■ PROBLEM TO WORK ON ■
Every record needs to come back as written, except for the pictures.

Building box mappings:
.....

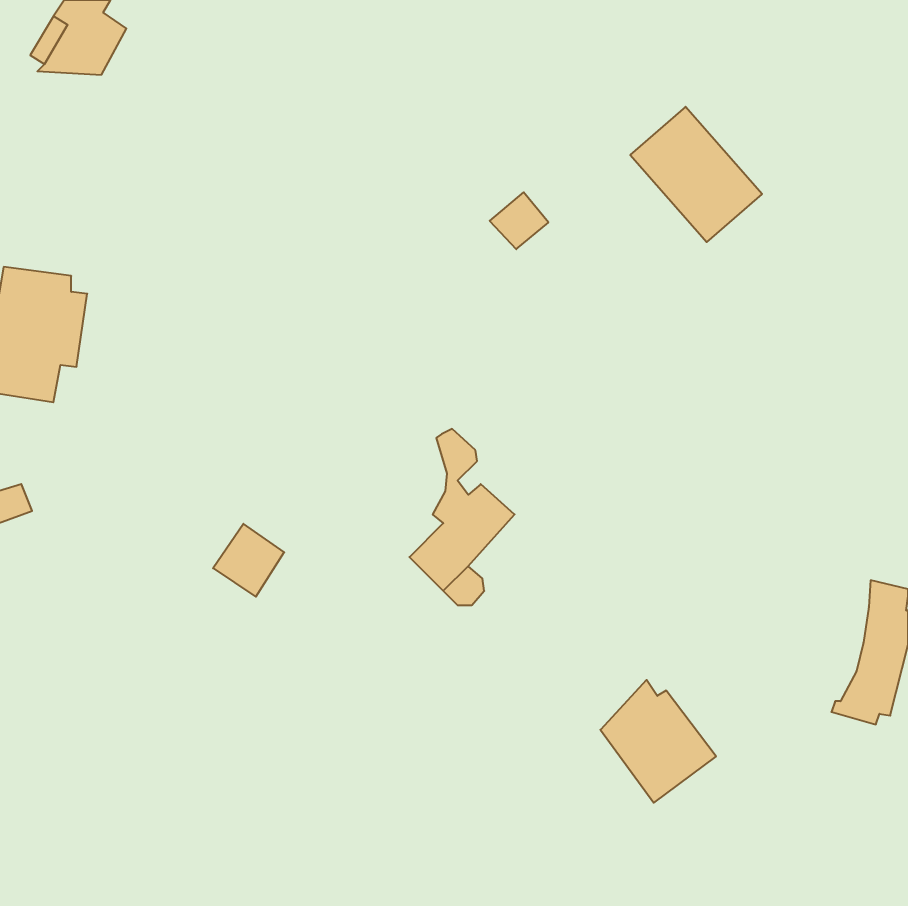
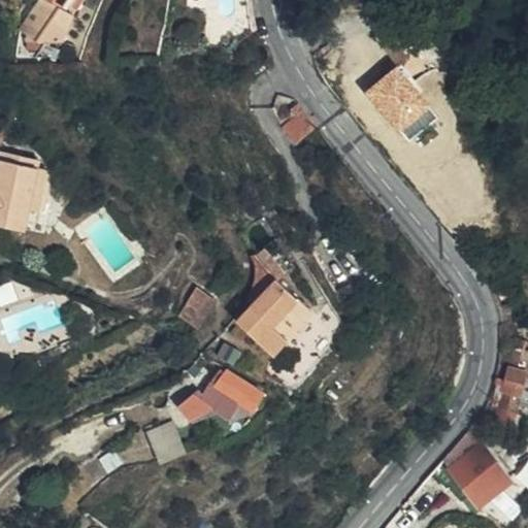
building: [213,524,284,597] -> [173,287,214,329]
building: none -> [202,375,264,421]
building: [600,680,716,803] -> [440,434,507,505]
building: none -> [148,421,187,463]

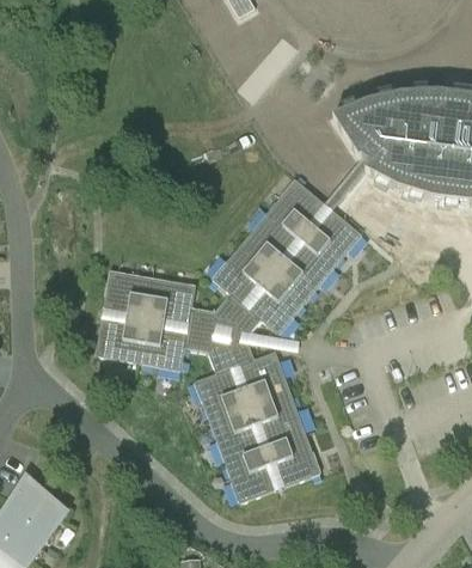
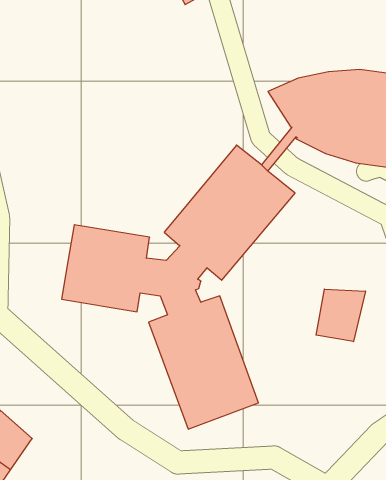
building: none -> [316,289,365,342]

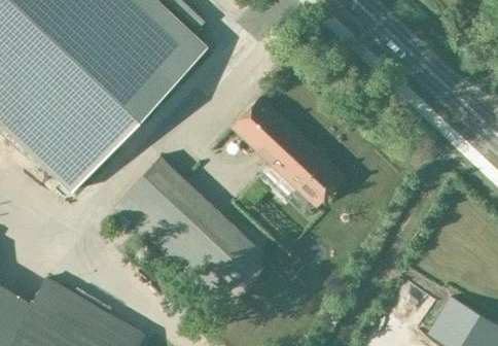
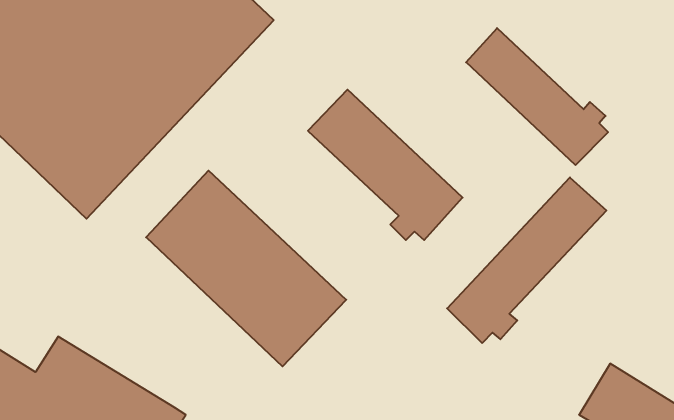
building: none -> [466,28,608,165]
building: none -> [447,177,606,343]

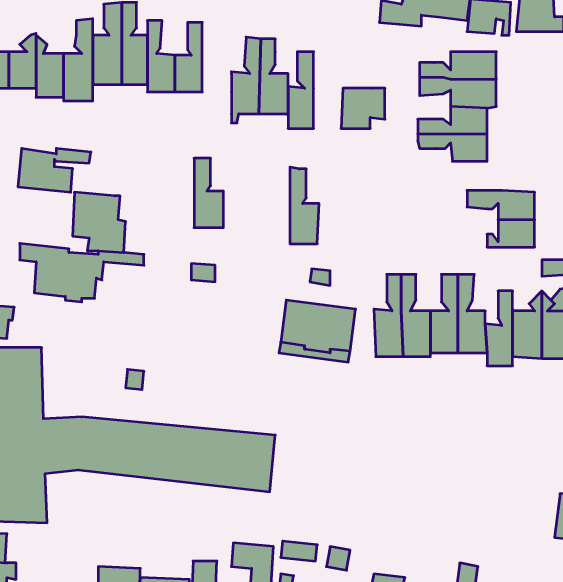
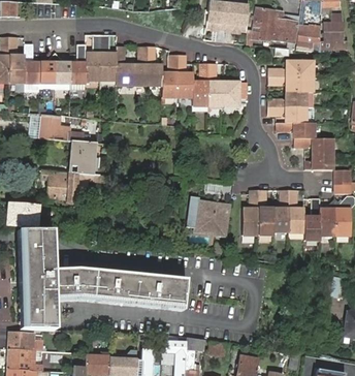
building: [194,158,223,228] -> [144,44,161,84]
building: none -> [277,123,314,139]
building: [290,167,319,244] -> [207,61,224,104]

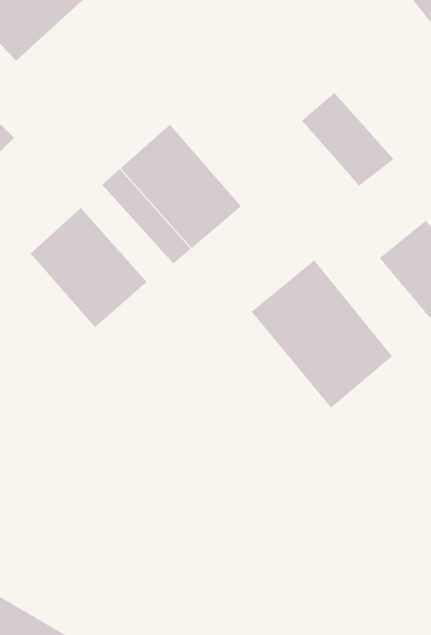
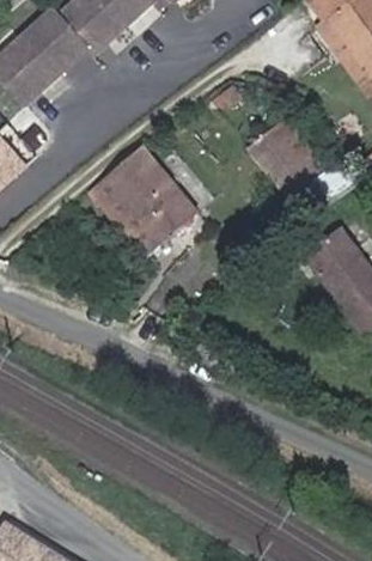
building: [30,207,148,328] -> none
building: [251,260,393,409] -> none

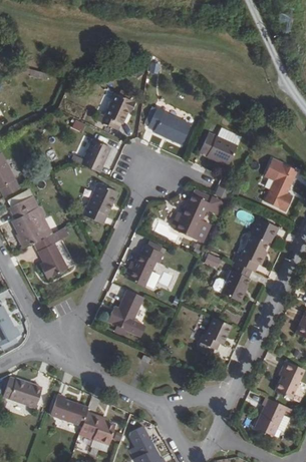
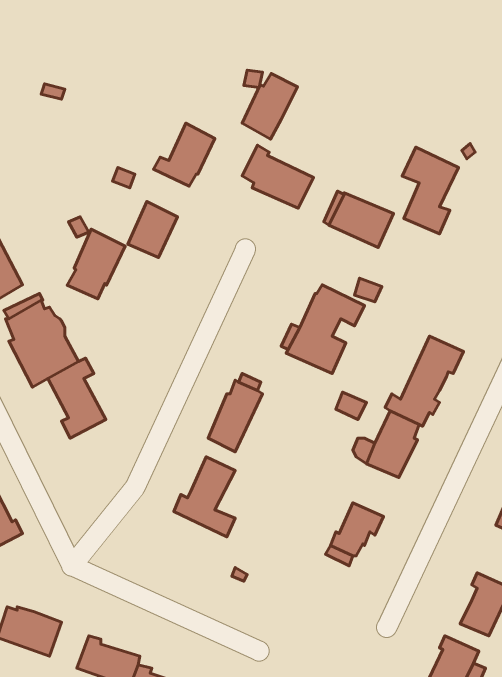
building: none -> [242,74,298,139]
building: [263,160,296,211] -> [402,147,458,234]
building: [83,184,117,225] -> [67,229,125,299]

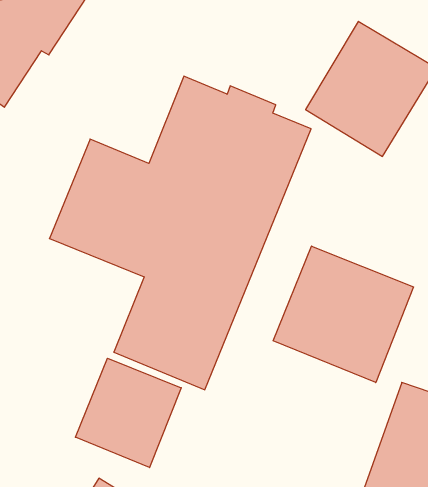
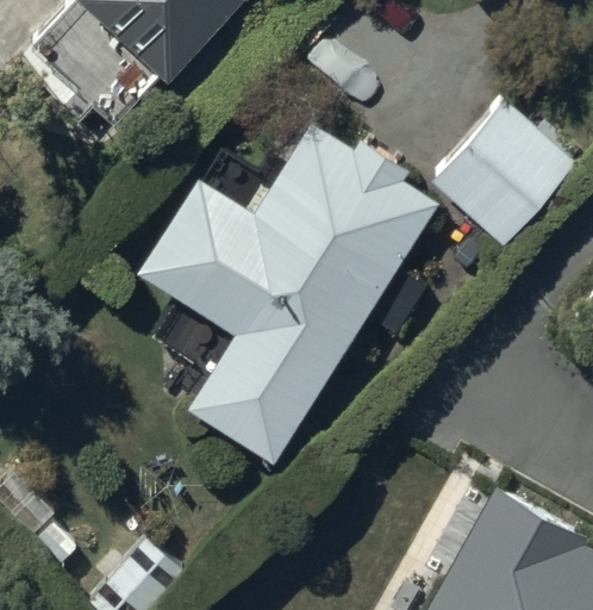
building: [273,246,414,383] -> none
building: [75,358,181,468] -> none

.....

■ TASK RESPONSE ■
building: [213,524,284,597] -> [173,287,214,329]
building: none -> [202,375,264,421]
building: [600,680,716,803] -> [440,434,507,505]
building: none -> [148,421,187,463]

building: none -> [316,289,365,342]

building: none -> [466,28,608,165]
building: none -> [447,177,606,343]

building: [194,158,223,228] -> [144,44,161,84]
building: none -> [277,123,314,139]
building: [290,167,319,244] -> [207,61,224,104]

building: [30,207,148,328] -> none
building: [251,260,393,409] -> none

building: none -> [242,74,298,139]
building: [263,160,296,211] -> [402,147,458,234]
building: [83,184,117,225] -> [67,229,125,299]

building: [273,246,414,383] -> none
building: [75,358,181,468] -> none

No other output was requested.